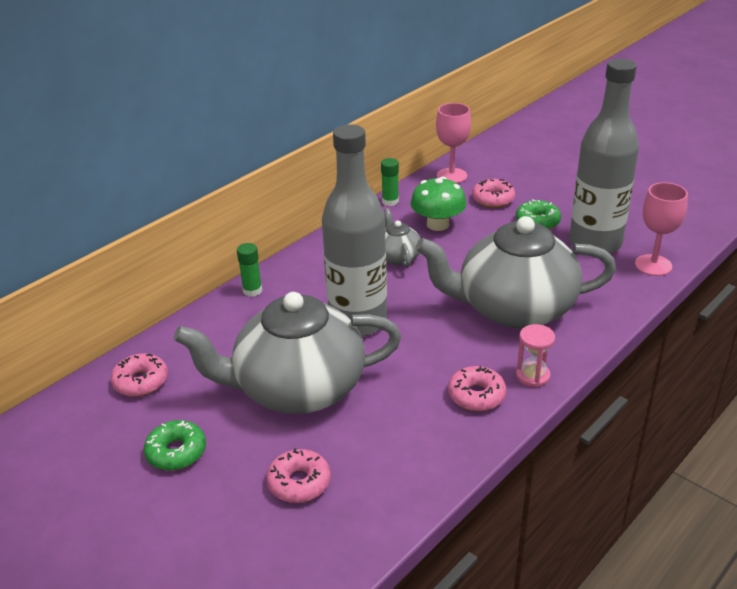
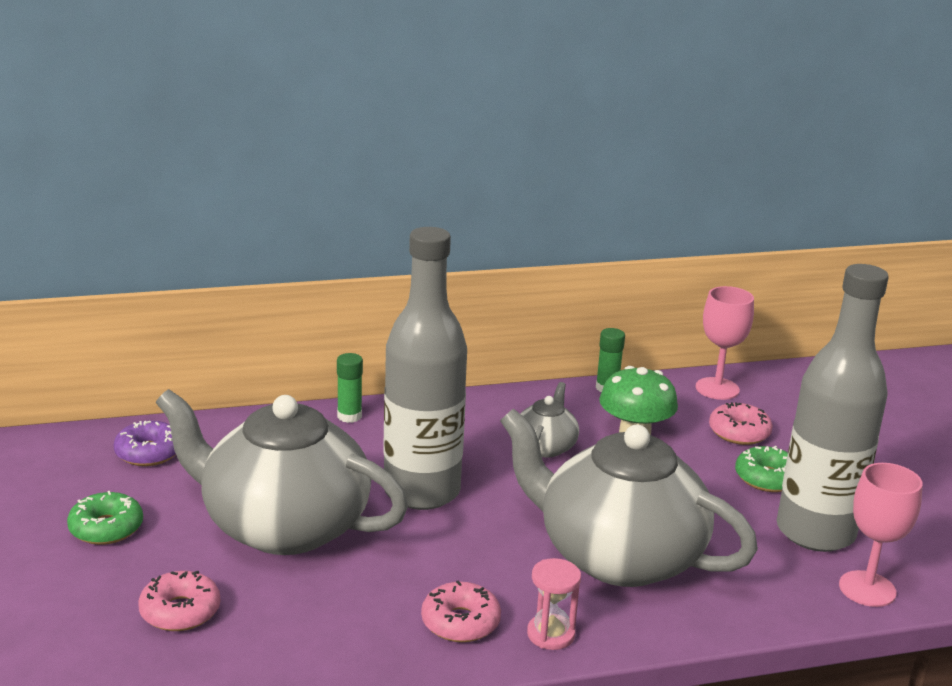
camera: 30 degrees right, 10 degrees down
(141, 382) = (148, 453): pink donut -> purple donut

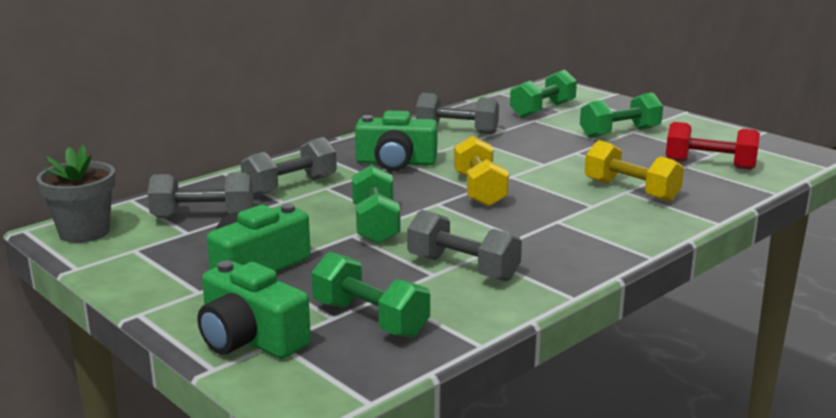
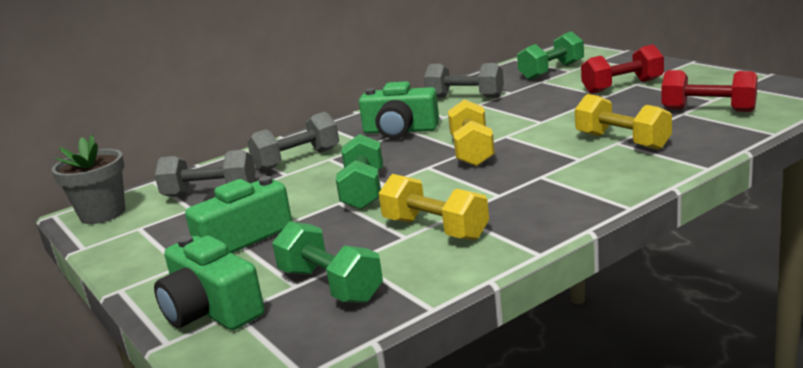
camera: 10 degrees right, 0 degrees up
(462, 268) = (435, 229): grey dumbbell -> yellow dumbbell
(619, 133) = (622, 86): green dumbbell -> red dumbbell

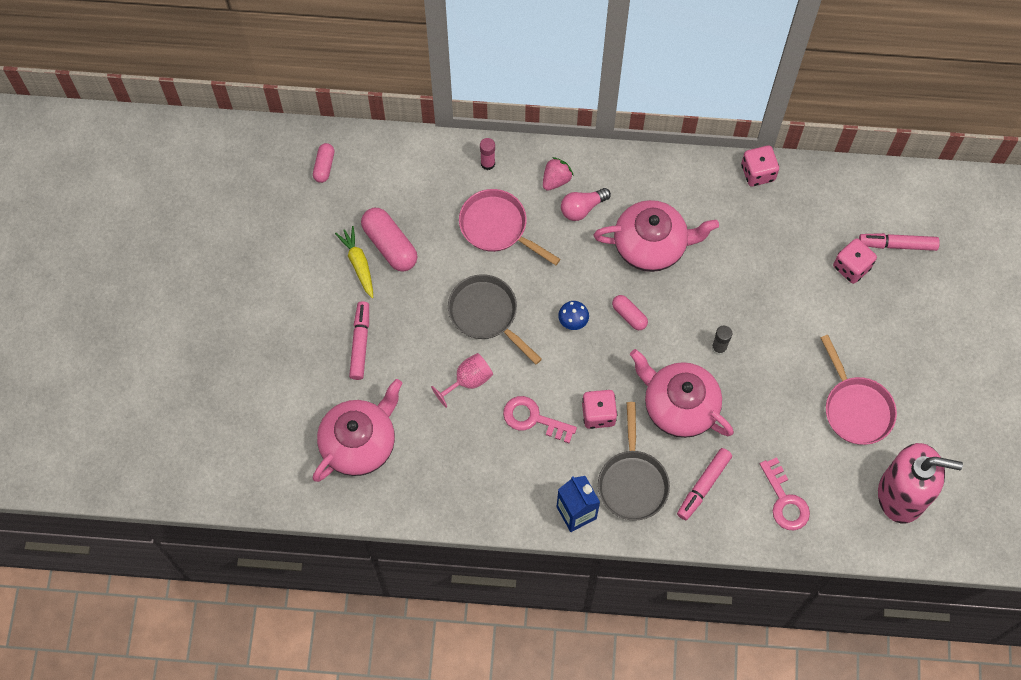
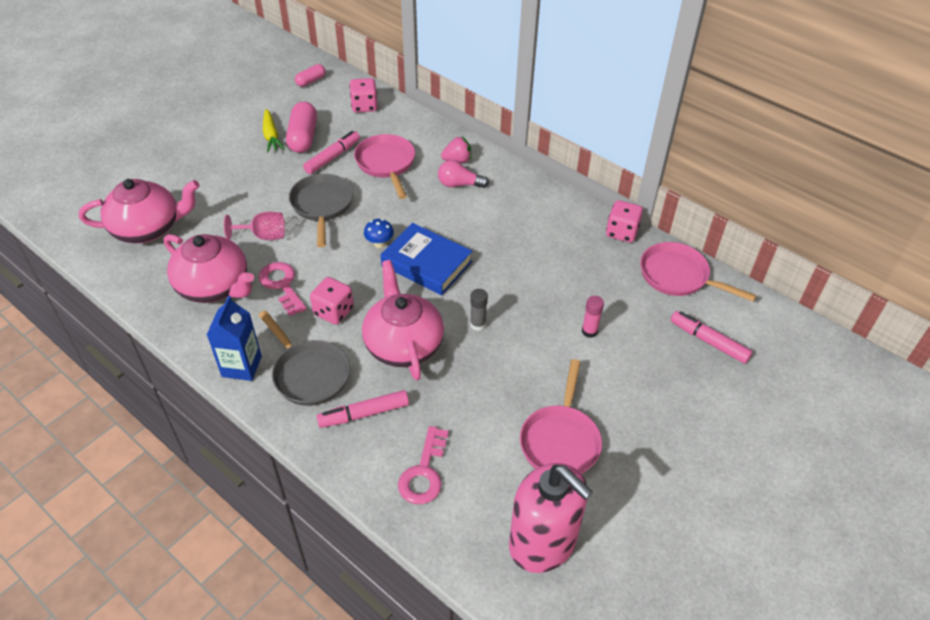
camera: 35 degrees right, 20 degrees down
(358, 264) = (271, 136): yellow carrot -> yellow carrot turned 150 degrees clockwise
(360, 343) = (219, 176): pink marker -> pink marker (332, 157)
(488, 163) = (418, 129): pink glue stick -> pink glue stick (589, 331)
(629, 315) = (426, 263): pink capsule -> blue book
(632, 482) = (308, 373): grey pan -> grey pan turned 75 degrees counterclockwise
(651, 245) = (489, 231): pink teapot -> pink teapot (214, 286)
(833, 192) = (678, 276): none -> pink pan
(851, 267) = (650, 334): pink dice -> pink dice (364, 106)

Exercise brief: Line count for the word "pink": state how many lines of the listing hold it, and give only that number.

Written solution: 7